**Problem statement**
When you reach the line containing "none -> grey 1x3 brick [171,152,297,253]", begin reproducing the material exactly, stop after the line containing "grey 1x2 slope [154,195,227,248] -> none", and leave out any pictures along the way.

START Supplied data

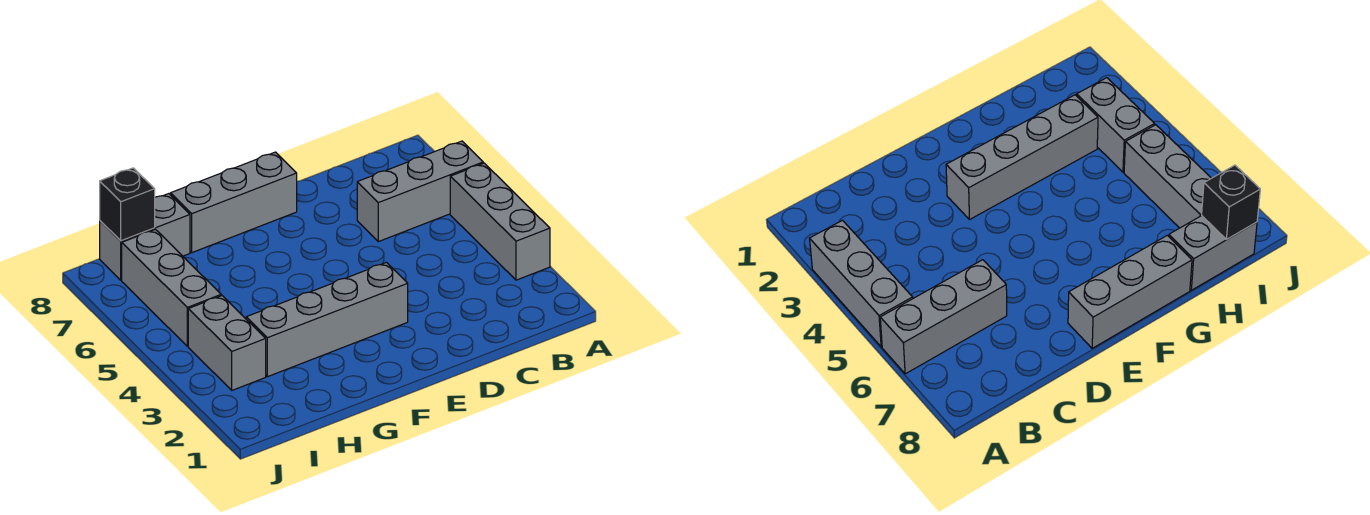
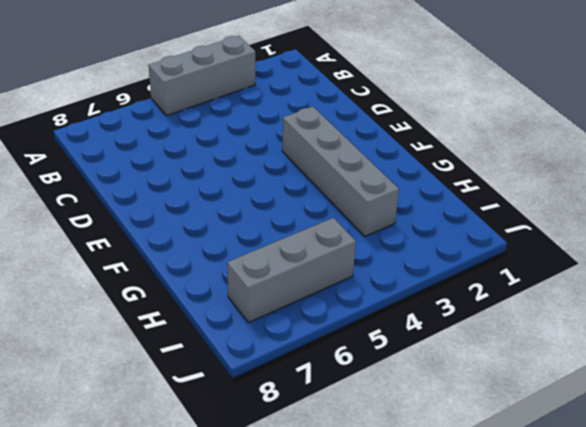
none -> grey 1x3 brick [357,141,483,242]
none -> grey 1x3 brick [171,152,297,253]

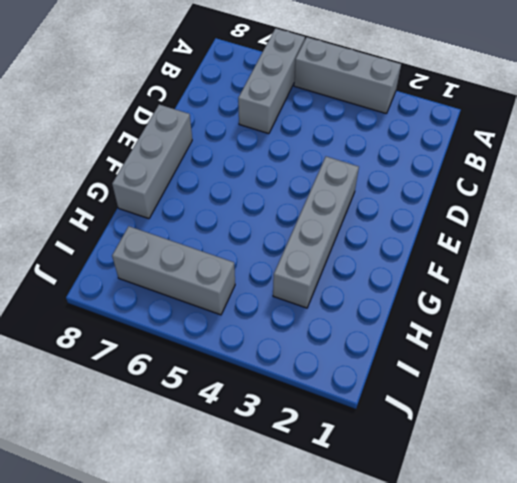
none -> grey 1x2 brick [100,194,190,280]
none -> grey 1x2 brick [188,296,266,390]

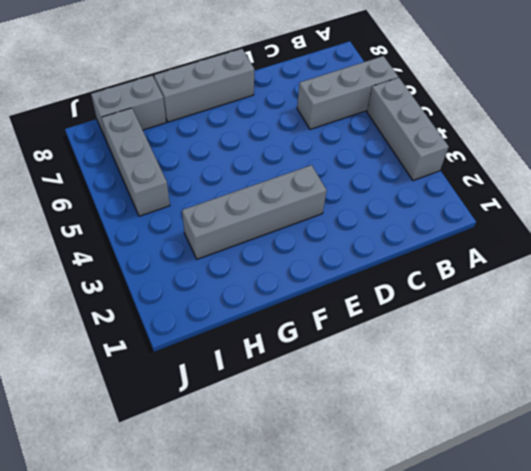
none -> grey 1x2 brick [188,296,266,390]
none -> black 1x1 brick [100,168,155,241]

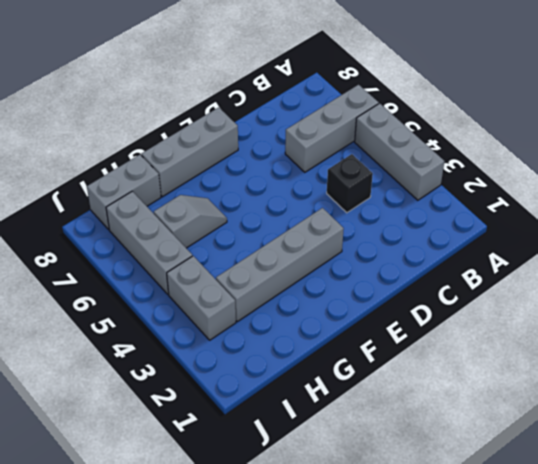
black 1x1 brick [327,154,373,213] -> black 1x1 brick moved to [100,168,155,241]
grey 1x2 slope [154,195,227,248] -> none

END Supplied data
START Supplied data

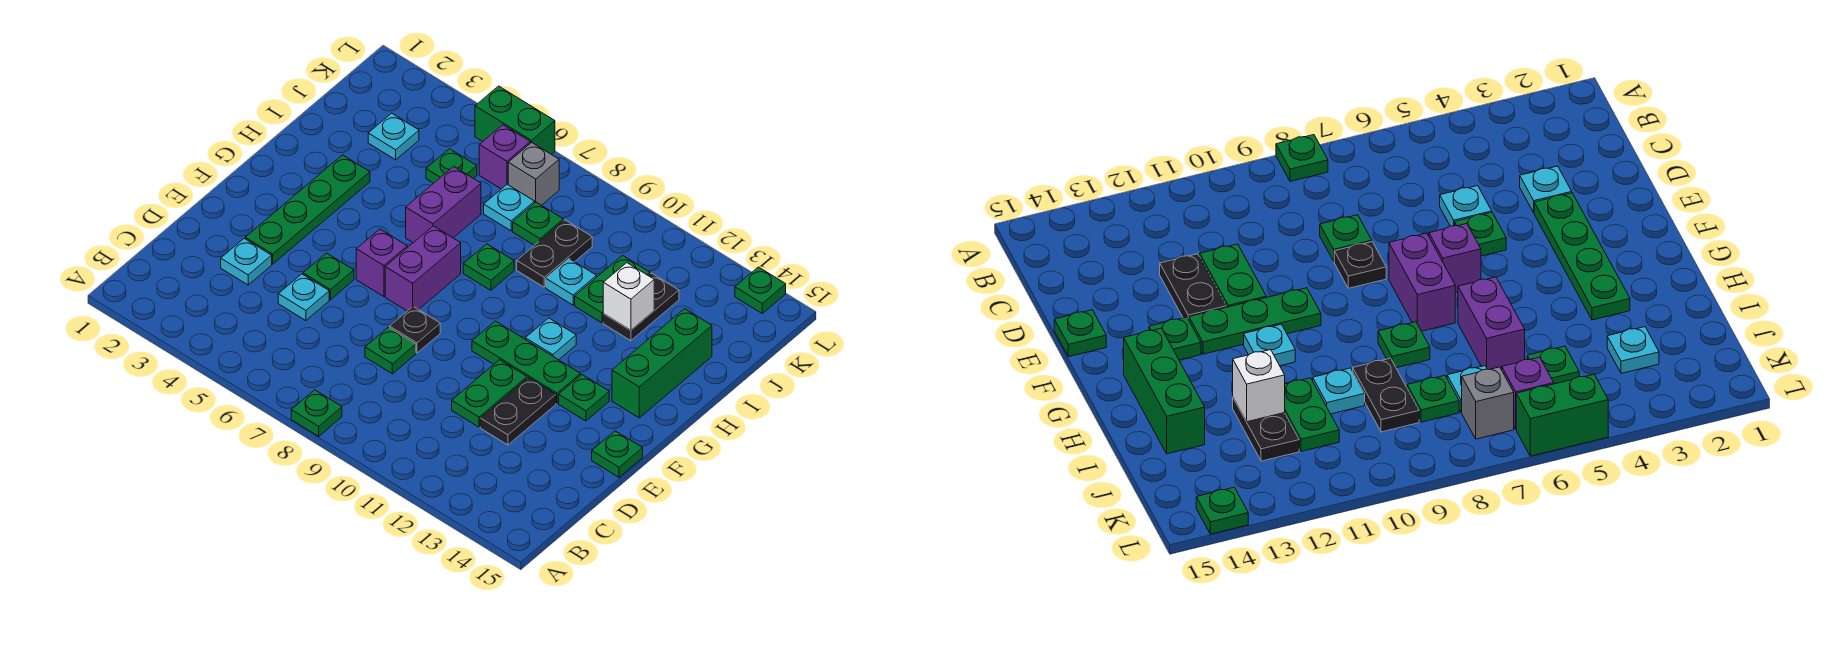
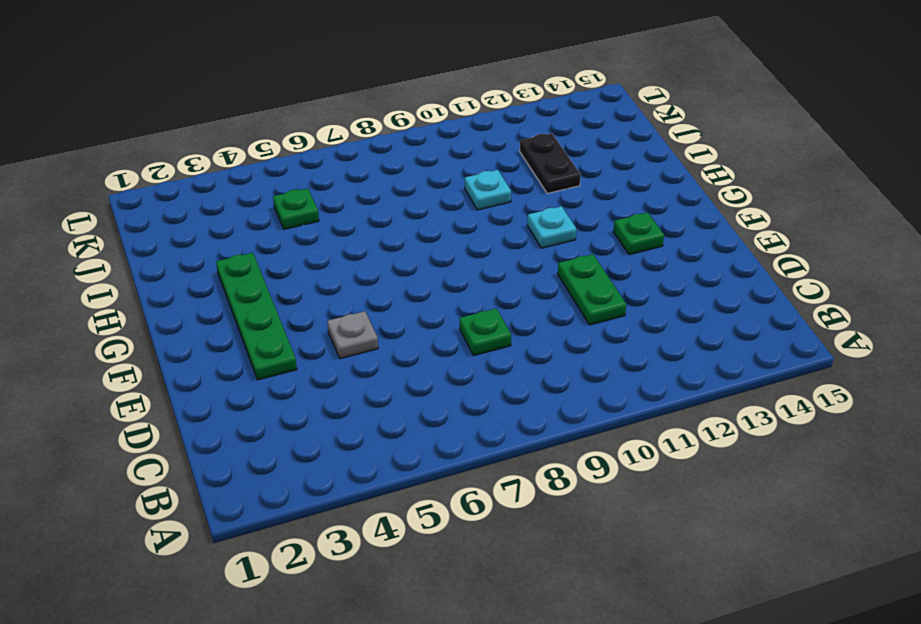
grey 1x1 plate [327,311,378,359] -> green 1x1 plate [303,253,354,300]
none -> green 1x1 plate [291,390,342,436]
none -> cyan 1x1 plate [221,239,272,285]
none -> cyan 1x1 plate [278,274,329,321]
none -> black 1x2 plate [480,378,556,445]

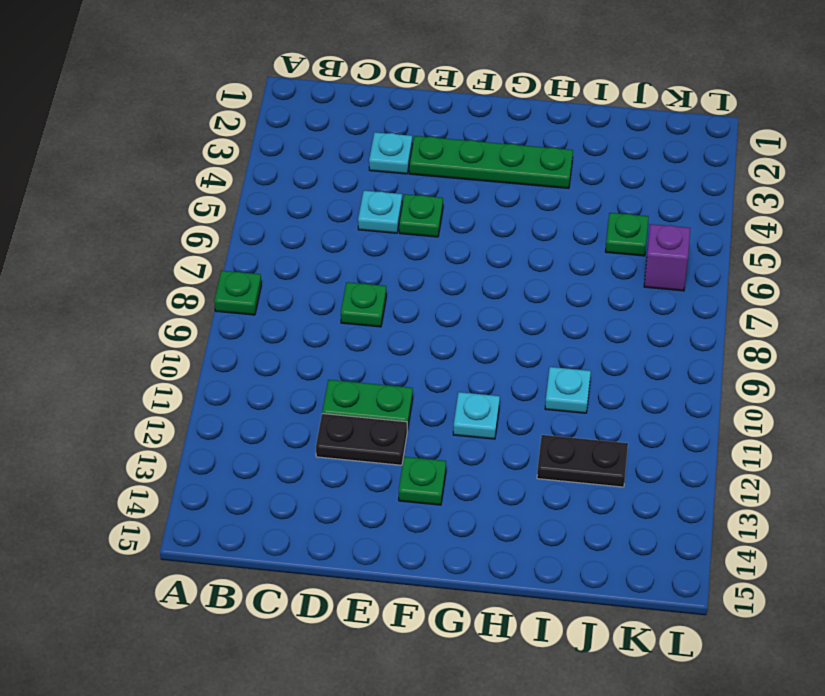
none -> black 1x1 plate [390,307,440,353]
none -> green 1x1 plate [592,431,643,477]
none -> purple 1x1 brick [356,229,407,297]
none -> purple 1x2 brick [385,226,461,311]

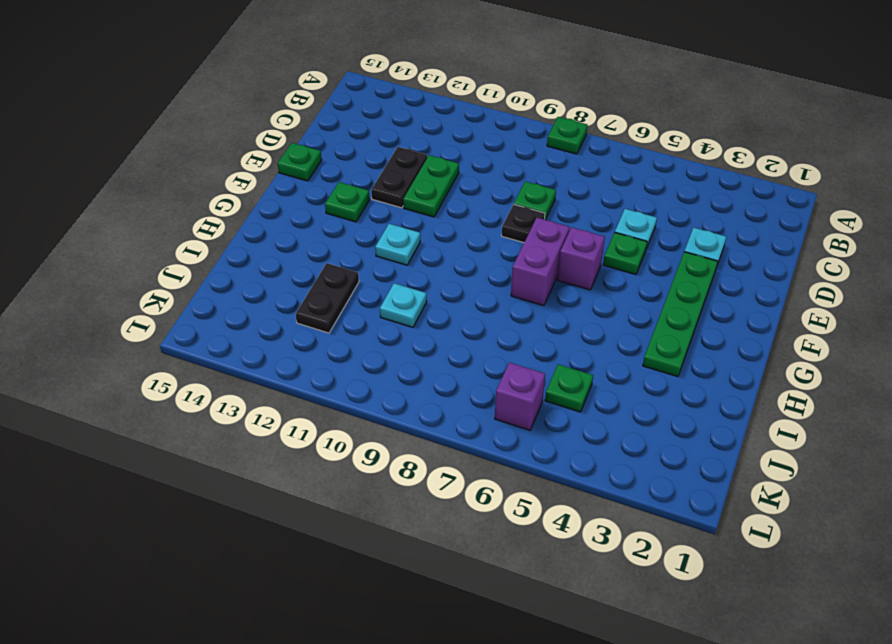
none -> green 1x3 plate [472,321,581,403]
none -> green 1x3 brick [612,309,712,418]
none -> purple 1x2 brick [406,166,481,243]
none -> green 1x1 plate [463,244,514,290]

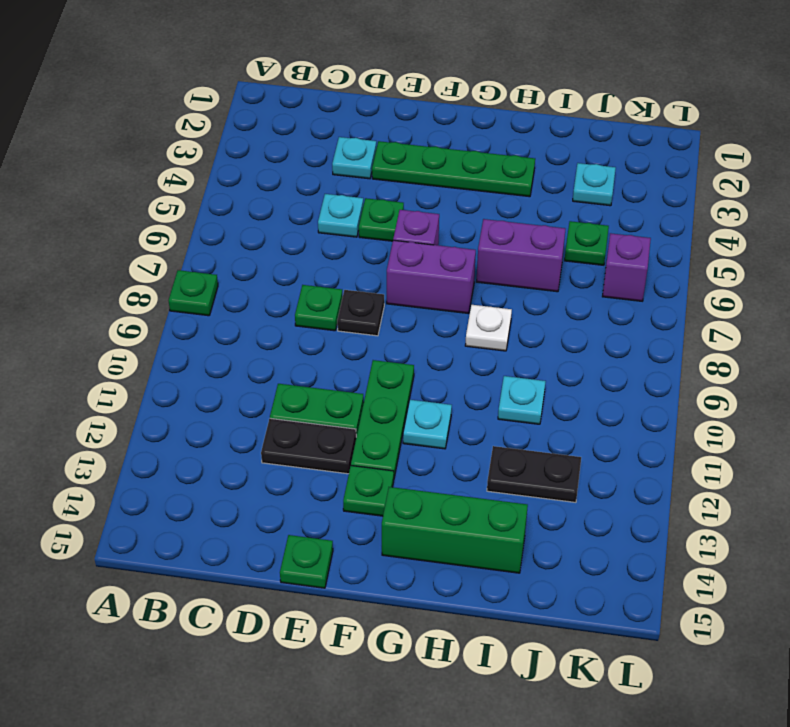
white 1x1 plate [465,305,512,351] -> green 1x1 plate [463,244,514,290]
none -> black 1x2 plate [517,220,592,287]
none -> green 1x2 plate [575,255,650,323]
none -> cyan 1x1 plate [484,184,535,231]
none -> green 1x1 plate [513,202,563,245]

END Supplied data

**Written solution**
none -> grey 1x3 brick [171,152,297,253]

none -> grey 1x2 brick [100,194,190,280]
none -> grey 1x2 brick [188,296,266,390]

none -> grey 1x2 brick [188,296,266,390]
none -> black 1x1 brick [100,168,155,241]

black 1x1 brick [327,154,373,213] -> black 1x1 brick moved to [100,168,155,241]
grey 1x2 slope [154,195,227,248] -> none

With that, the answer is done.